WHAT YOU HAVE TO DO:
The text of every record, exactly as given and with no pictures, should be your output.

[Before-and-after scene images]
◆ ◆ ◆ ◆ ◆ ◆ ◆

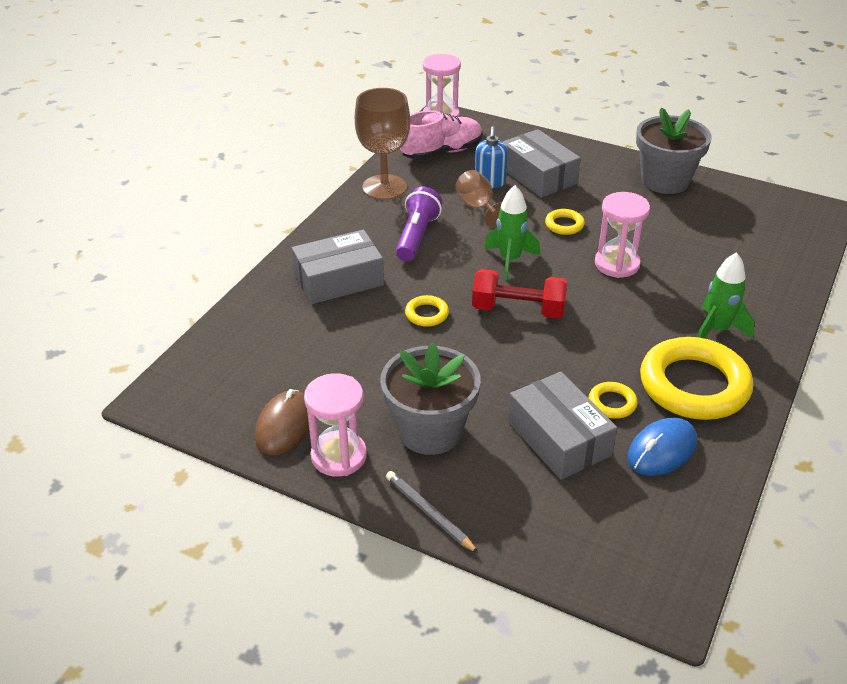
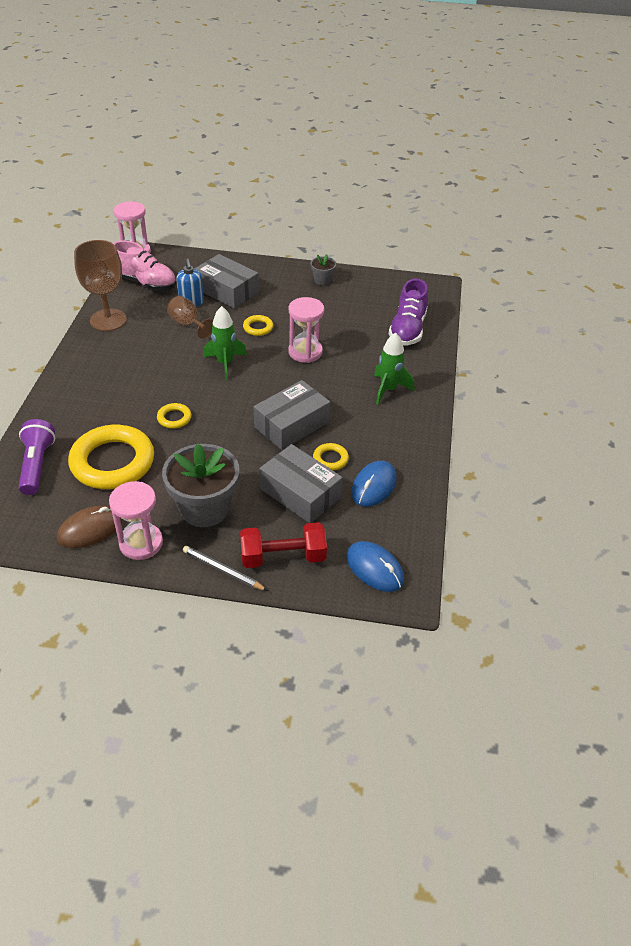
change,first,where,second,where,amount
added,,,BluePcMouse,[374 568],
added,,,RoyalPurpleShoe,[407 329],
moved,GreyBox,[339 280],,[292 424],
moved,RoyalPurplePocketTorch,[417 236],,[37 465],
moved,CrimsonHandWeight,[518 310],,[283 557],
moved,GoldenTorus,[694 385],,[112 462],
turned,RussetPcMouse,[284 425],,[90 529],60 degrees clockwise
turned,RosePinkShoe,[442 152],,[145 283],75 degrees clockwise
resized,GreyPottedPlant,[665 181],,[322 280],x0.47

◆ ◆ ◆ ◆ ◆ ◆ ◆

ANSWER:
change,first,where,second,where,amount
added,,,BluePcMouse,[374 568],
added,,,RoyalPurpleShoe,[407 329],
moved,GreyBox,[339 280],,[292 424],
moved,RoyalPurplePocketTorch,[417 236],,[37 465],
moved,CrimsonHandWeight,[518 310],,[283 557],
moved,GoldenTorus,[694 385],,[112 462],
turned,RussetPcMouse,[284 425],,[90 529],60 degrees clockwise
turned,RosePinkShoe,[442 152],,[145 283],75 degrees clockwise
resized,GreyPottedPlant,[665 181],,[322 280],x0.47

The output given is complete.